[TASK STATEMENT]: Although the records contain pictures, repeat only the text of every line exactly.

[DATASET RECORDS]:
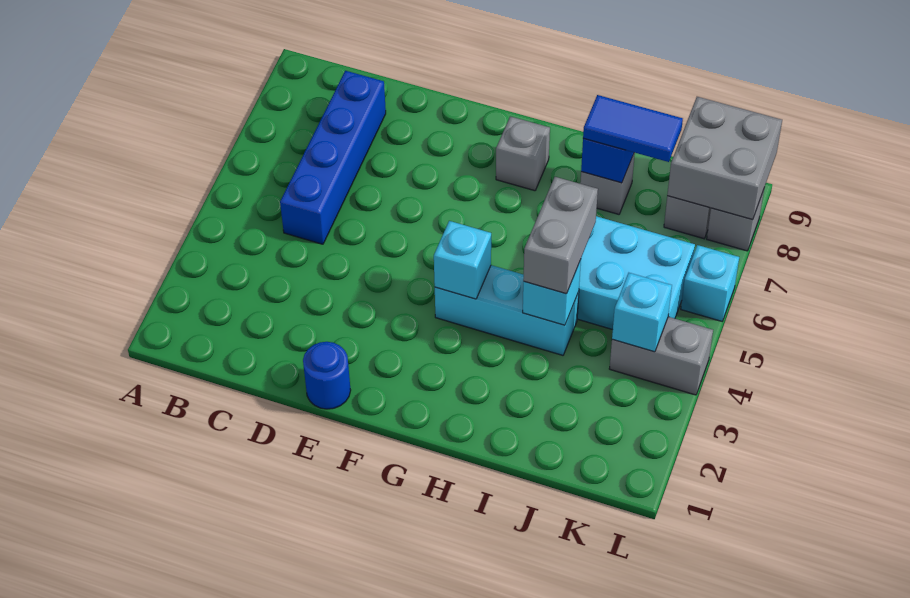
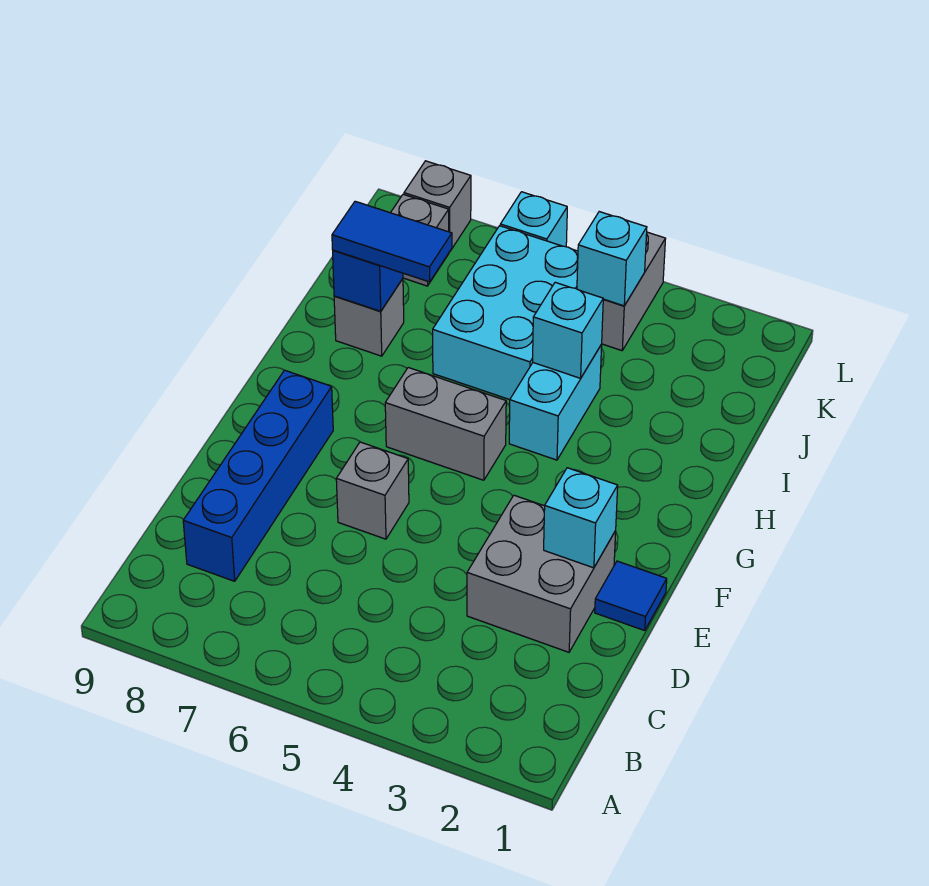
blue brick C5:C8 level 1 -> blue brick C8:F8 level 1
blue round brick E1 level 1 -> blue tile E1 level 1
cyan brick G4:I4 level 1 -> cyan brick H4:I4 level 1
cyan brick G4 level 2 -> cyan brick E2 level 2
grey brick G8 level 1 -> grey brick E6 level 1
grey brick I4:I5 level 3 -> grey brick G5:G6 level 1
blue tile I8:J8 level 3 -> blue tile I7:I8 level 3
grey brick K8:L9 level 2 -> grey brick D2:E3 level 1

[FINISHED TASK]:
blue brick C5:C8 level 1 -> blue brick C8:F8 level 1
blue round brick E1 level 1 -> blue tile E1 level 1
cyan brick G4:I4 level 1 -> cyan brick H4:I4 level 1
cyan brick G4 level 2 -> cyan brick E2 level 2
grey brick G8 level 1 -> grey brick E6 level 1
grey brick I4:I5 level 3 -> grey brick G5:G6 level 1
blue tile I8:J8 level 3 -> blue tile I7:I8 level 3
grey brick K8:L9 level 2 -> grey brick D2:E3 level 1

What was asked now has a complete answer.